▸ Task brief
Return each of the entries below precisely, with no pictures in the result.

▸ Data supplied
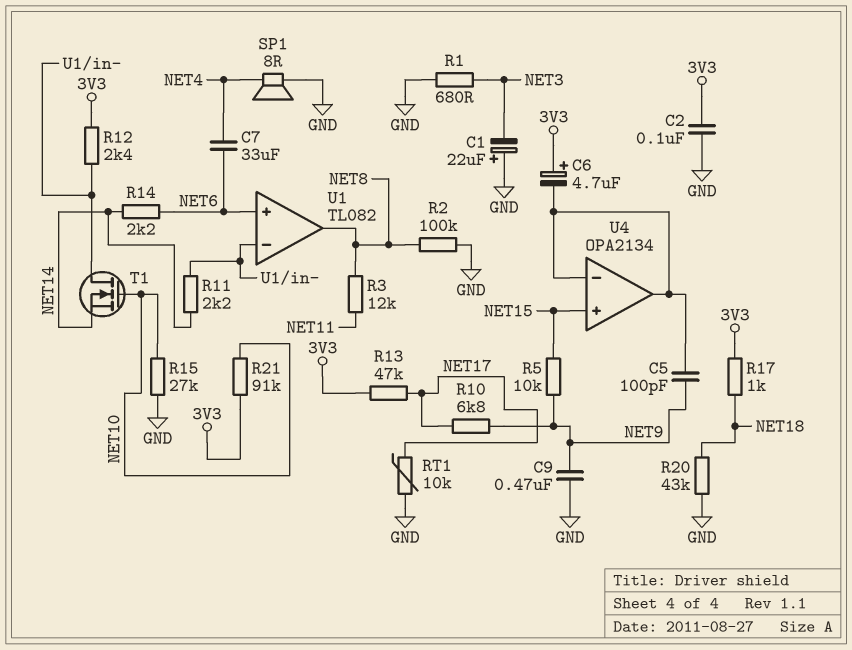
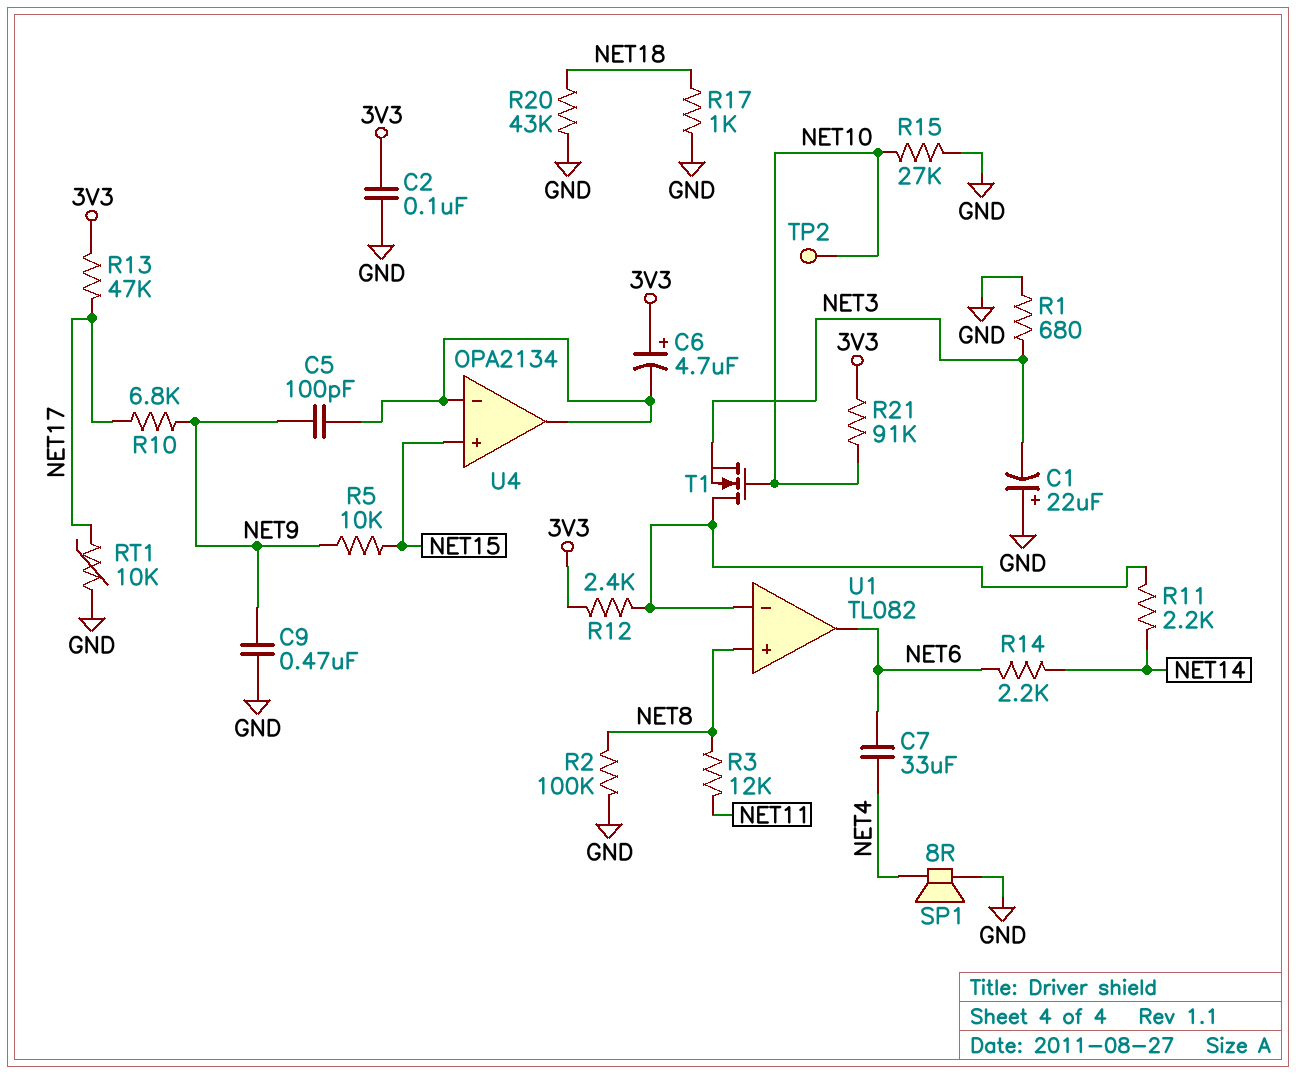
R17: 1k (3V3, NET18) -> 1k (GND, NET18)
T1: NMOS (G NET10, D U1/in-, S NET14) -> NMOS (G NET10, D U1/in-, S NET3)
TP2: none -> test point (NET10)
U1 pin in+: NET6 -> NET8
U1 pin out: NET8 -> NET6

▸ Task answer
R17: 1k (3V3, NET18) -> 1k (GND, NET18)
T1: NMOS (G NET10, D U1/in-, S NET14) -> NMOS (G NET10, D U1/in-, S NET3)
TP2: none -> test point (NET10)
U1 pin in+: NET6 -> NET8
U1 pin out: NET8 -> NET6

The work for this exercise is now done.